Please reproduce the line containing "purple pot [451,522,563,658]" and every line after it in the records below, exactly and with nothing else.

Coordinate-based object records:
═══
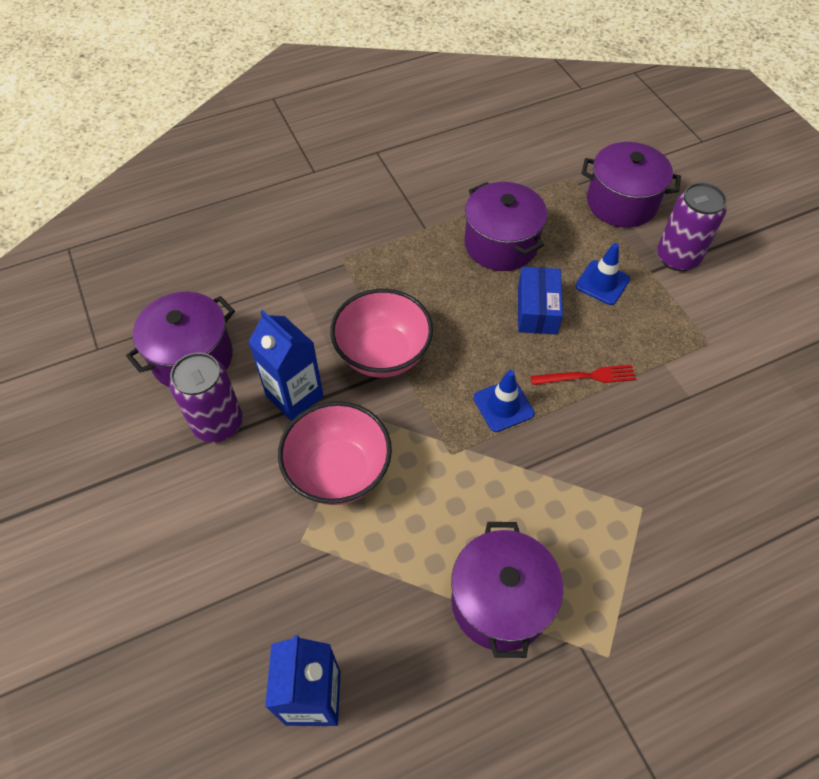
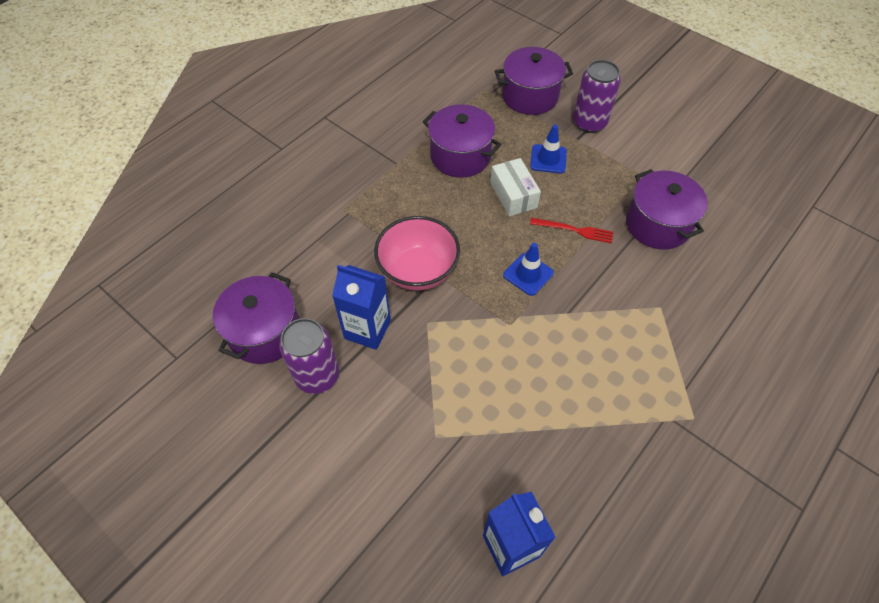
camera: 25 degrees left, 0 degrees up
pink bowl [278,401,392,505] -> none
purple pot [451,522,563,658] -> purple pot moved to [626,169,708,250]
blue box [518,267,563,334] -> white box [490,158,541,216]
red fork [530,365,636,385] -> red fork turned 45 degrees clockwise [530,218,613,243]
═══
- ANSWER SECTION -
purple pot [451,522,563,658] -> purple pot moved to [626,169,708,250]
blue box [518,267,563,334] -> white box [490,158,541,216]
red fork [530,365,636,385] -> red fork turned 45 degrees clockwise [530,218,613,243]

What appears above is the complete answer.